> [WHAT YOU NEED TO DO]: Each line below is to be copied out exactly, and none may be omitted.
□ □ □ □ □ □ □
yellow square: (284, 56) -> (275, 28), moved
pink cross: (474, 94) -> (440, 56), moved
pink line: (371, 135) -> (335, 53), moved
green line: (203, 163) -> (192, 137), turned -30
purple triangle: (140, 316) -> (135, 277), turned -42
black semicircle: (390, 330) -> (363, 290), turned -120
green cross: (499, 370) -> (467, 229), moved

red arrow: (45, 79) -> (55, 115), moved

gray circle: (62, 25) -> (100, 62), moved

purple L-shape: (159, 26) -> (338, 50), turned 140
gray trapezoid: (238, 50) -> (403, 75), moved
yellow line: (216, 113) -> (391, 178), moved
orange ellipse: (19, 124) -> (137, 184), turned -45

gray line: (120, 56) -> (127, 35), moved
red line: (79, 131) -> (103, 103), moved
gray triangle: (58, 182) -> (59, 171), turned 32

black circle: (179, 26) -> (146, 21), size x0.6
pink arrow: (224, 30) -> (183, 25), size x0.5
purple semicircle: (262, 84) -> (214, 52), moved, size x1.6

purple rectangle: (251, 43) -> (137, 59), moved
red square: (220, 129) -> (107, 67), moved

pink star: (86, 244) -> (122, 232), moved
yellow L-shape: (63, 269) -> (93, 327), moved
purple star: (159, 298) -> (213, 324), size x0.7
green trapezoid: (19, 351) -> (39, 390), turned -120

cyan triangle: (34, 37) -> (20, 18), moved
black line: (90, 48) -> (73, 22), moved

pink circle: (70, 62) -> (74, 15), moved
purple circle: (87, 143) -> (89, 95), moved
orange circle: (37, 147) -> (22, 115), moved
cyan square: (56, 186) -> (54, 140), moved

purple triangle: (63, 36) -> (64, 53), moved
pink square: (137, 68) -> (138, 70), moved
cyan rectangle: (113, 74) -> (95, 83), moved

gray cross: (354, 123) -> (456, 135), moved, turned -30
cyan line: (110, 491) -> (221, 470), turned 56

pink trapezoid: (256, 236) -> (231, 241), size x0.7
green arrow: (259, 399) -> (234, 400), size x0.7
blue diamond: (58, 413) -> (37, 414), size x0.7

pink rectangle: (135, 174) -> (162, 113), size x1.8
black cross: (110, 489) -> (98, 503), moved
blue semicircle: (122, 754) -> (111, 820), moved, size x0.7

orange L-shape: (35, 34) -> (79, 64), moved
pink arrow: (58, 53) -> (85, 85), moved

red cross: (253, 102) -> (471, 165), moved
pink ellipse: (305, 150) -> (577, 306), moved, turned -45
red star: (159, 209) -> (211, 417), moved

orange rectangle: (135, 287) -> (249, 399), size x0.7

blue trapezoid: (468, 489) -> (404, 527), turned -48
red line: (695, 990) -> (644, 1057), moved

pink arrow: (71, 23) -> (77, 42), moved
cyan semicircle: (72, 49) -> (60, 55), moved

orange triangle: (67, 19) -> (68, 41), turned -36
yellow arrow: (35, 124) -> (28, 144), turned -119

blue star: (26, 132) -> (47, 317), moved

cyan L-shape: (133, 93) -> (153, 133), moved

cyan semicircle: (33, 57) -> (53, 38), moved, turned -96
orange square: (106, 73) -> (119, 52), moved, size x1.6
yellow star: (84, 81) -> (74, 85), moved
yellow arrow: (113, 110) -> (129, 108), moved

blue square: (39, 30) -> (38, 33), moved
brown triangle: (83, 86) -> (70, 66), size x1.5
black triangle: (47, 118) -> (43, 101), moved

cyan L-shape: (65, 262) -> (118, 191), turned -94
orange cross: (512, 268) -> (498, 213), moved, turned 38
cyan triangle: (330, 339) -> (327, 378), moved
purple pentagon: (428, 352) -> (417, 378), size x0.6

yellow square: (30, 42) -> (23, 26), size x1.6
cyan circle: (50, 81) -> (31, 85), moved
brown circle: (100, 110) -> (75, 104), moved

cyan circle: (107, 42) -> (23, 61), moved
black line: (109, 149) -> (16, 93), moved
□ □ □ □ □ □ □
> [RESPONSE]:
yellow square: (284, 56) -> (275, 28), moved
pink cross: (474, 94) -> (440, 56), moved
pink line: (371, 135) -> (335, 53), moved
green line: (203, 163) -> (192, 137), turned -30
purple triangle: (140, 316) -> (135, 277), turned -42
black semicircle: (390, 330) -> (363, 290), turned -120
green cross: (499, 370) -> (467, 229), moved

red arrow: (45, 79) -> (55, 115), moved

gray circle: (62, 25) -> (100, 62), moved

purple L-shape: (159, 26) -> (338, 50), turned 140
gray trapezoid: (238, 50) -> (403, 75), moved
yellow line: (216, 113) -> (391, 178), moved
orange ellipse: (19, 124) -> (137, 184), turned -45

gray line: (120, 56) -> (127, 35), moved
red line: (79, 131) -> (103, 103), moved
gray triangle: (58, 182) -> (59, 171), turned 32

black circle: (179, 26) -> (146, 21), size x0.6
pink arrow: (224, 30) -> (183, 25), size x0.5
purple semicircle: (262, 84) -> (214, 52), moved, size x1.6

purple rectangle: (251, 43) -> (137, 59), moved
red square: (220, 129) -> (107, 67), moved

pink star: (86, 244) -> (122, 232), moved
yellow L-shape: (63, 269) -> (93, 327), moved
purple star: (159, 298) -> (213, 324), size x0.7
green trapezoid: (19, 351) -> (39, 390), turned -120

cyan triangle: (34, 37) -> (20, 18), moved
black line: (90, 48) -> (73, 22), moved

pink circle: (70, 62) -> (74, 15), moved
purple circle: (87, 143) -> (89, 95), moved
orange circle: (37, 147) -> (22, 115), moved
cyan square: (56, 186) -> (54, 140), moved

purple triangle: (63, 36) -> (64, 53), moved
pink square: (137, 68) -> (138, 70), moved
cyan rectangle: (113, 74) -> (95, 83), moved

gray cross: (354, 123) -> (456, 135), moved, turned -30
cyan line: (110, 491) -> (221, 470), turned 56

pink trapezoid: (256, 236) -> (231, 241), size x0.7
green arrow: (259, 399) -> (234, 400), size x0.7
blue diamond: (58, 413) -> (37, 414), size x0.7

pink rectangle: (135, 174) -> (162, 113), size x1.8
black cross: (110, 489) -> (98, 503), moved
blue semicircle: (122, 754) -> (111, 820), moved, size x0.7

orange L-shape: (35, 34) -> (79, 64), moved
pink arrow: (58, 53) -> (85, 85), moved

red cross: (253, 102) -> (471, 165), moved
pink ellipse: (305, 150) -> (577, 306), moved, turned -45
red star: (159, 209) -> (211, 417), moved

orange rectangle: (135, 287) -> (249, 399), size x0.7

blue trapezoid: (468, 489) -> (404, 527), turned -48
red line: (695, 990) -> (644, 1057), moved

pink arrow: (71, 23) -> (77, 42), moved
cyan semicircle: (72, 49) -> (60, 55), moved

orange triangle: (67, 19) -> (68, 41), turned -36
yellow arrow: (35, 124) -> (28, 144), turned -119

blue star: (26, 132) -> (47, 317), moved

cyan L-shape: (133, 93) -> (153, 133), moved

cyan semicircle: (33, 57) -> (53, 38), moved, turned -96
orange square: (106, 73) -> (119, 52), moved, size x1.6
yellow star: (84, 81) -> (74, 85), moved
yellow arrow: (113, 110) -> (129, 108), moved

blue square: (39, 30) -> (38, 33), moved
brown triangle: (83, 86) -> (70, 66), size x1.5
black triangle: (47, 118) -> (43, 101), moved

cyan L-shape: (65, 262) -> (118, 191), turned -94
orange cross: (512, 268) -> (498, 213), moved, turned 38
cyan triangle: (330, 339) -> (327, 378), moved
purple pentagon: (428, 352) -> (417, 378), size x0.6

yellow square: (30, 42) -> (23, 26), size x1.6
cyan circle: (50, 81) -> (31, 85), moved
brown circle: (100, 110) -> (75, 104), moved

cyan circle: (107, 42) -> (23, 61), moved
black line: (109, 149) -> (16, 93), moved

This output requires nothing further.